- **Your assignment**
Across all the records below, how many lines contain "white"? Respond with only the number.

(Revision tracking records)
■ ■ ■
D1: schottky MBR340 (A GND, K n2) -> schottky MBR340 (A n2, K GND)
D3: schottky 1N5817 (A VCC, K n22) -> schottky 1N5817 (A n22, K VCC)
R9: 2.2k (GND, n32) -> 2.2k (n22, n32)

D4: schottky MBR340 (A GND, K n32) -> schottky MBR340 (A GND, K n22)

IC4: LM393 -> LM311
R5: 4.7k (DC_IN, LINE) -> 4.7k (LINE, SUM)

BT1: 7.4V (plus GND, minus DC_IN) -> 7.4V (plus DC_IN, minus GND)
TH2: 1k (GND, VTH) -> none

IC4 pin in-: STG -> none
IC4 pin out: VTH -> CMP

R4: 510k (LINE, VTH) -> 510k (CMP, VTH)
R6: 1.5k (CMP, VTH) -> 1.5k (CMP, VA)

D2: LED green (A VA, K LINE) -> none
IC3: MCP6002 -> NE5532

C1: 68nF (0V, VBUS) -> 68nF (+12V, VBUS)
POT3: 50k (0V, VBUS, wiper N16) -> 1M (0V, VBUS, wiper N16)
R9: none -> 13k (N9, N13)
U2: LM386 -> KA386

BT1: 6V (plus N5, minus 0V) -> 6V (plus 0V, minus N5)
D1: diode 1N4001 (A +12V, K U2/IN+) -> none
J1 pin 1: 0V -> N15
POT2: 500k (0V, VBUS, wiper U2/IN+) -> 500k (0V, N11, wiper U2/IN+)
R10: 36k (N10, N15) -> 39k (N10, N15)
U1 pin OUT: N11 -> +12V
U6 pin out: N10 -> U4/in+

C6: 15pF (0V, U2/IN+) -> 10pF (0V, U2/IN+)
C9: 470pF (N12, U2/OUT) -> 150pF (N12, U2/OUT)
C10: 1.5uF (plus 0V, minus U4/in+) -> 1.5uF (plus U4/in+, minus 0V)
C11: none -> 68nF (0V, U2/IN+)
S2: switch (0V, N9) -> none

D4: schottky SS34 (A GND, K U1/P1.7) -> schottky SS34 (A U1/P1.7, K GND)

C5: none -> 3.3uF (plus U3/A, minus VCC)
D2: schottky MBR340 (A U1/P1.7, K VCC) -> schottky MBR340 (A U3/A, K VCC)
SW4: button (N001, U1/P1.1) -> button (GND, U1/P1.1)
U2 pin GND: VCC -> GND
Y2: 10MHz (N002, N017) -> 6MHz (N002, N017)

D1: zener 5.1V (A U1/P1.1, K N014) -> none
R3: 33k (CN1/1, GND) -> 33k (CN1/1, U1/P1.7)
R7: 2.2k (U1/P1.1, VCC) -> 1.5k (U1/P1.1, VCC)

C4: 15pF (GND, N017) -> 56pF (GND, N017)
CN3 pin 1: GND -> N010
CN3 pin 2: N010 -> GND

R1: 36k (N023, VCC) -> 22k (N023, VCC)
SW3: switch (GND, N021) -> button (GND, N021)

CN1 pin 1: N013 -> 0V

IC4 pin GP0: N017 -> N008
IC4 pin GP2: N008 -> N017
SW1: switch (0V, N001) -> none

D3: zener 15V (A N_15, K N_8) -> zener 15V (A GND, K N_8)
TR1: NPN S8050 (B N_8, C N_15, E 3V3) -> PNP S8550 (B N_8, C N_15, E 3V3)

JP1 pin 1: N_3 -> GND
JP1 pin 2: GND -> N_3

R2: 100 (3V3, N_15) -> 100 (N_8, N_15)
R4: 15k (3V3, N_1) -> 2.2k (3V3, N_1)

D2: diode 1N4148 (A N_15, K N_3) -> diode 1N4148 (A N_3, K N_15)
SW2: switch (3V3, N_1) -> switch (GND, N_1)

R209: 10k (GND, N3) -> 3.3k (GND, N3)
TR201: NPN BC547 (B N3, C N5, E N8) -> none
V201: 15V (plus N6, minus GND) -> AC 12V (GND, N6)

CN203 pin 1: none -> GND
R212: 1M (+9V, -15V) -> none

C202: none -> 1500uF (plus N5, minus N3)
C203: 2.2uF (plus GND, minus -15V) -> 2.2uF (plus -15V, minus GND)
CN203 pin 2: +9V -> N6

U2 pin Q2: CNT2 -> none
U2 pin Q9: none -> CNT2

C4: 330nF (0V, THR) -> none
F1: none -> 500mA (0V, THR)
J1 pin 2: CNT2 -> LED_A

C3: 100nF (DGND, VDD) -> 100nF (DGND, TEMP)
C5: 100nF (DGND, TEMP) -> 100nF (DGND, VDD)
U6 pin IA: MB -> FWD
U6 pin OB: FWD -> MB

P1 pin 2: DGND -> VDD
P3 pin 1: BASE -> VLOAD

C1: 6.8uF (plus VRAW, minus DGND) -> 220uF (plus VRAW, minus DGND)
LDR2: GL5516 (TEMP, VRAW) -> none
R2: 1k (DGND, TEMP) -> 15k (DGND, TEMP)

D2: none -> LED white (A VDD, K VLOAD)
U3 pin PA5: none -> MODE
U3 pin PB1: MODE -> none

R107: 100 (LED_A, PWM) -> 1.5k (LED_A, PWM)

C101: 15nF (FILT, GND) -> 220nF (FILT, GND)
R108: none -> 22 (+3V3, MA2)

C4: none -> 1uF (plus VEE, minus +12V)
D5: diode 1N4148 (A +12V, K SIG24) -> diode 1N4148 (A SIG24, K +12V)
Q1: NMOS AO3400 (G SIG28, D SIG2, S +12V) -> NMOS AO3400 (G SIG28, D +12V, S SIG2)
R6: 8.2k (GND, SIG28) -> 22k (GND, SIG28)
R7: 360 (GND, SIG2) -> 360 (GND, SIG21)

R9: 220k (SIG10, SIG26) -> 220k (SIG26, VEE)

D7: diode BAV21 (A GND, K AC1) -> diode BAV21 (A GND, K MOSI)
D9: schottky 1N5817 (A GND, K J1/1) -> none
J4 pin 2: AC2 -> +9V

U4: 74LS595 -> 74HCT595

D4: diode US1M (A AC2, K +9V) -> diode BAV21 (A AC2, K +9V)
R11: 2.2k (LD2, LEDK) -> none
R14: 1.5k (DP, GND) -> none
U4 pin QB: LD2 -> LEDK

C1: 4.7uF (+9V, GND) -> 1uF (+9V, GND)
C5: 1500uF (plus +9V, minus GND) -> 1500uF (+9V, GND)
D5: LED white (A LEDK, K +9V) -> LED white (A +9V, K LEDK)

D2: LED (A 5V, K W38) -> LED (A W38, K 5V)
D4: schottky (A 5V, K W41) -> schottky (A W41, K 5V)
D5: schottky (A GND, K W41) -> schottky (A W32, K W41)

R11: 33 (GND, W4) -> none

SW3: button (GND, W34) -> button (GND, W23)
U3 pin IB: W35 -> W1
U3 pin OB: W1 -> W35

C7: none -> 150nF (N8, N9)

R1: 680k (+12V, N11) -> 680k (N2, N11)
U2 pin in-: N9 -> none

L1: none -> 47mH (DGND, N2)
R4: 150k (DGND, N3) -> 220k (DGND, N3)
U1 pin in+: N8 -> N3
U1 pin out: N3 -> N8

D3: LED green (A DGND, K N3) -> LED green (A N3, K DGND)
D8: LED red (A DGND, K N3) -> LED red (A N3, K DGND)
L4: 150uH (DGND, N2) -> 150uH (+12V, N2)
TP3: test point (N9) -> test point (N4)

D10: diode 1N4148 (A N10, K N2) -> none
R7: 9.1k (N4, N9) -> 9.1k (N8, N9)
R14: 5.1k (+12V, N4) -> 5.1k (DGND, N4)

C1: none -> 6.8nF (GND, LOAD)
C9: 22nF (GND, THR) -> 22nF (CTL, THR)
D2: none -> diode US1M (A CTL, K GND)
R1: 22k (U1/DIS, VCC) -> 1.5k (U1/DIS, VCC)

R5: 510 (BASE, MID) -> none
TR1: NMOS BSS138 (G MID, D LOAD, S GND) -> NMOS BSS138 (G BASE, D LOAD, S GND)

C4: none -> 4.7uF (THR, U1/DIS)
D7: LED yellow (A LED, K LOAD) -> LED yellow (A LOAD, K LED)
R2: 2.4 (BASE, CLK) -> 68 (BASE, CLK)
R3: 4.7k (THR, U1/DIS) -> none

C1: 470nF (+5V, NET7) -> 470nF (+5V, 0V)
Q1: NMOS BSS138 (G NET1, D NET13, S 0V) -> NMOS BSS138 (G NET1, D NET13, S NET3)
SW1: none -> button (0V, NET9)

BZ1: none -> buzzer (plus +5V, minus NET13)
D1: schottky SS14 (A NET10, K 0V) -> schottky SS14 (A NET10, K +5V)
■ ■ ■
- **Response for this exercise**
2